#### Written task
Output the lines below as a JSON list of strings, one string per line and no blank lines, covering everything from the line containing "In order to" down to the line containing "so click(338, 237).".

(Spatial reasoning dataset excerpts)
=======

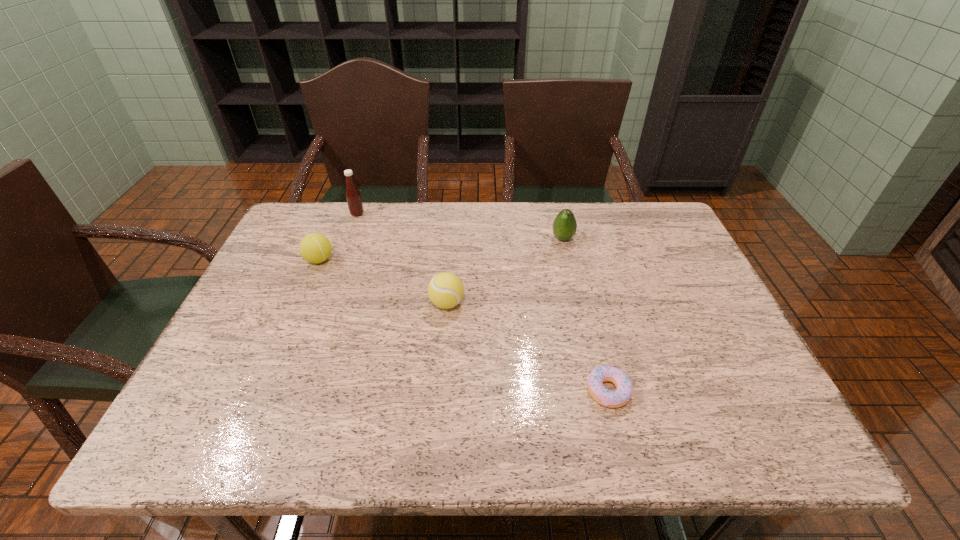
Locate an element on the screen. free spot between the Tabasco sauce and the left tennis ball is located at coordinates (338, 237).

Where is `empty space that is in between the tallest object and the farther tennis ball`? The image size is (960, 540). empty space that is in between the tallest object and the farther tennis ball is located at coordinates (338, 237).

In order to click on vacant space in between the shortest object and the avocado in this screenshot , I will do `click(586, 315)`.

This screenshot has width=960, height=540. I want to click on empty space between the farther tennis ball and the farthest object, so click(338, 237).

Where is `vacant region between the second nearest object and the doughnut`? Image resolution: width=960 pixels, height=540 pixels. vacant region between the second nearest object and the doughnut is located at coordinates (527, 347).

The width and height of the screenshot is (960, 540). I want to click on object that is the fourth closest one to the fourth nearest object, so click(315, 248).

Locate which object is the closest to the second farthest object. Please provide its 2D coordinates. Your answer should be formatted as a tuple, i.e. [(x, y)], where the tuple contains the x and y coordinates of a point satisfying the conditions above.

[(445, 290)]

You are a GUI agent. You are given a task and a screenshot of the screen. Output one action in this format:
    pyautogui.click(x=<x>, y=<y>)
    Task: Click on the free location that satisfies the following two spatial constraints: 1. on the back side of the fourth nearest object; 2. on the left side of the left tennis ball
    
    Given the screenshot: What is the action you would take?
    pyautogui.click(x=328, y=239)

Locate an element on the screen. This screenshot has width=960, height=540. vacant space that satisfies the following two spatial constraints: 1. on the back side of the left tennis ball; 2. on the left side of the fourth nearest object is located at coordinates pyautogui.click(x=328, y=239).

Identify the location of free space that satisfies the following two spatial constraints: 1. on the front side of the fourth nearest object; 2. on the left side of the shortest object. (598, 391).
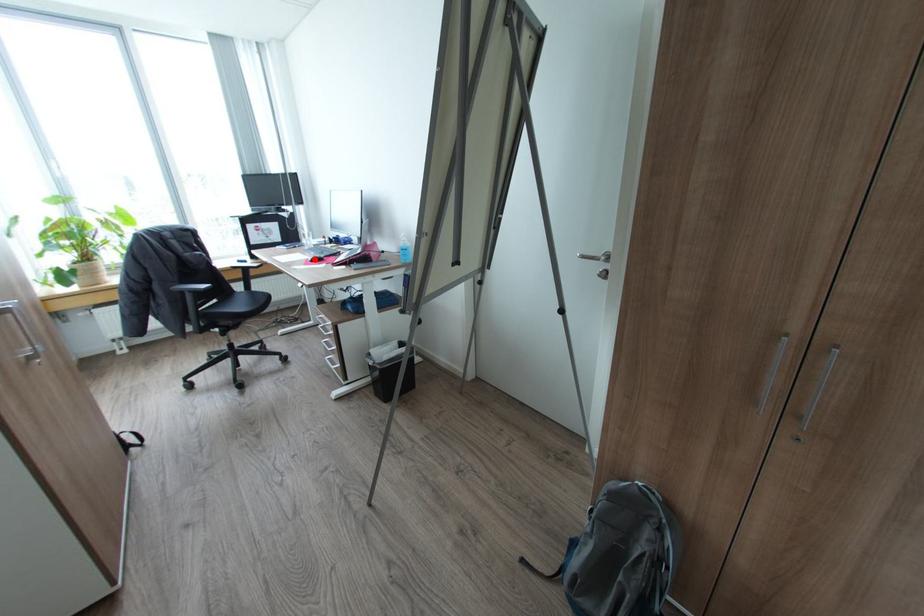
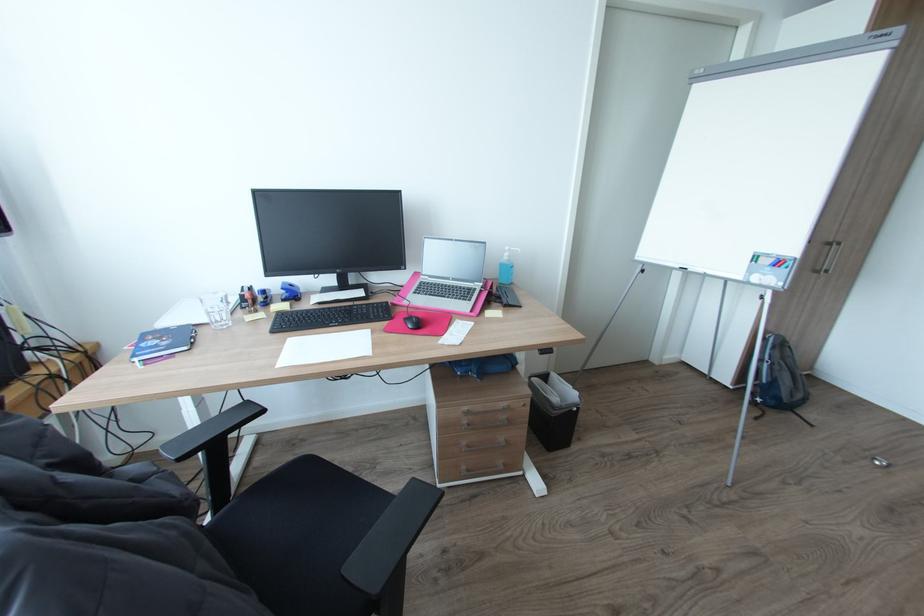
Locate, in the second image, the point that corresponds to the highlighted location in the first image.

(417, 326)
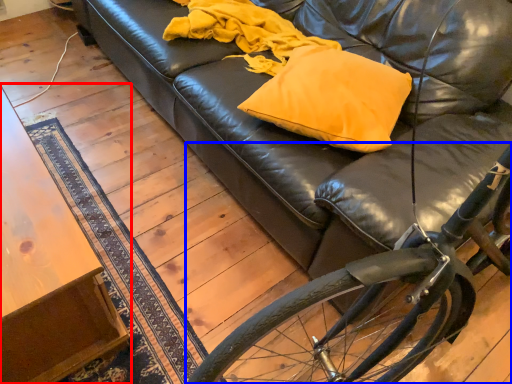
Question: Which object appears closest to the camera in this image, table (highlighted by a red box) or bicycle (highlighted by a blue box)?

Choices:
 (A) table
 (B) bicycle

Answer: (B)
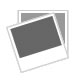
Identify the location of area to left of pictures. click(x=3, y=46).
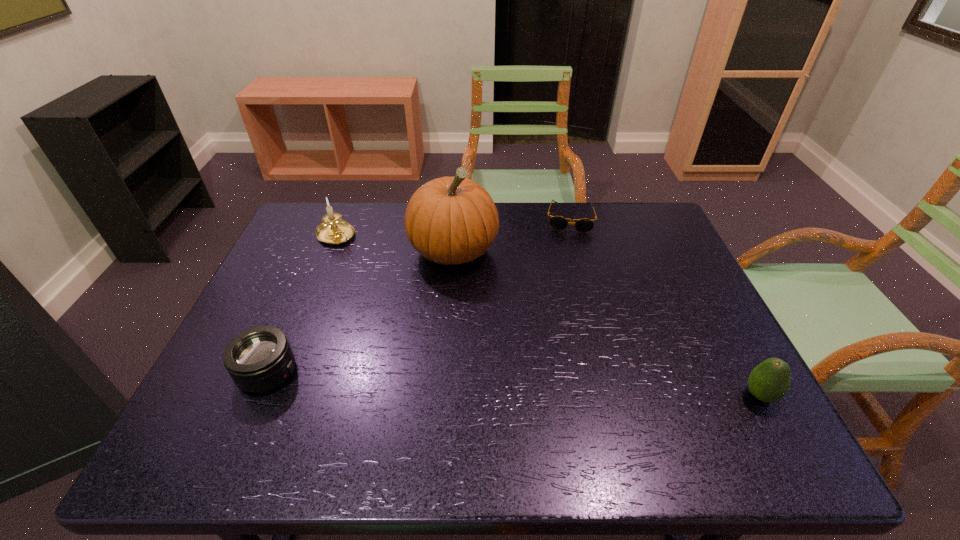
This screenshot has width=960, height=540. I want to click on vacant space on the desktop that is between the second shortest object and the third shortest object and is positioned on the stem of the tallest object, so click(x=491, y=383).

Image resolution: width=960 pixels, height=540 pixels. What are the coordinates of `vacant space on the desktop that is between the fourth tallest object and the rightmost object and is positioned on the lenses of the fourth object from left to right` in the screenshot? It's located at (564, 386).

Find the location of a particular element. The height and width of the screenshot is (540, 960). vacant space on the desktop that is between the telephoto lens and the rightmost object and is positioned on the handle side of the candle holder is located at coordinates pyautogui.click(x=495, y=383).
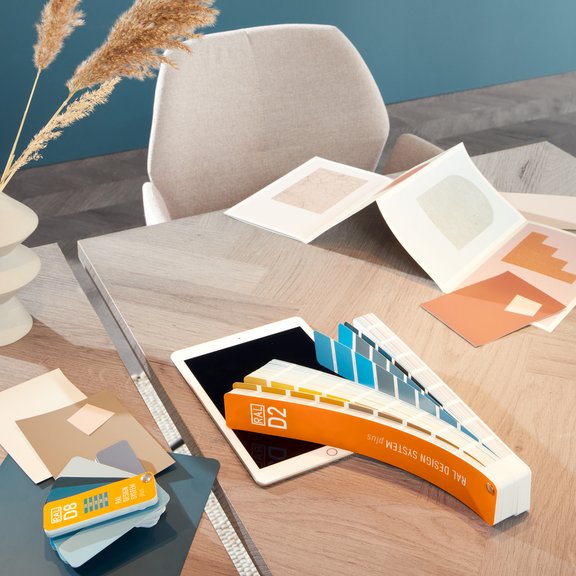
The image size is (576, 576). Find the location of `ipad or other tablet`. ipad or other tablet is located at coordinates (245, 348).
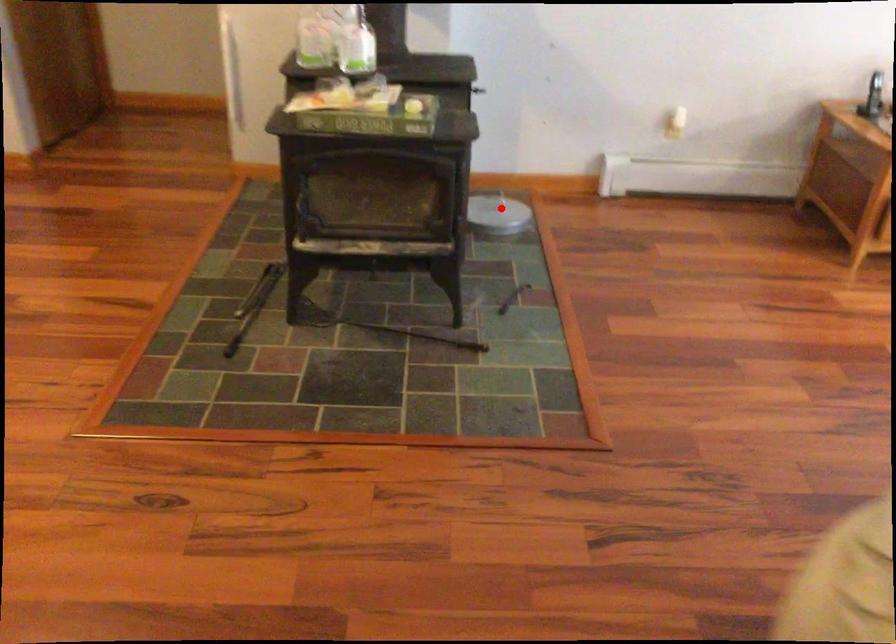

=======

#### Correct output
[
  "In order to click on vacant space in between the shortest object and the avocado in this screenshot , I will do `click(586, 315)`.",
  "This screenshot has width=960, height=540. I want to click on empty space between the farther tennis ball and the farthest object, so click(338, 237)."
]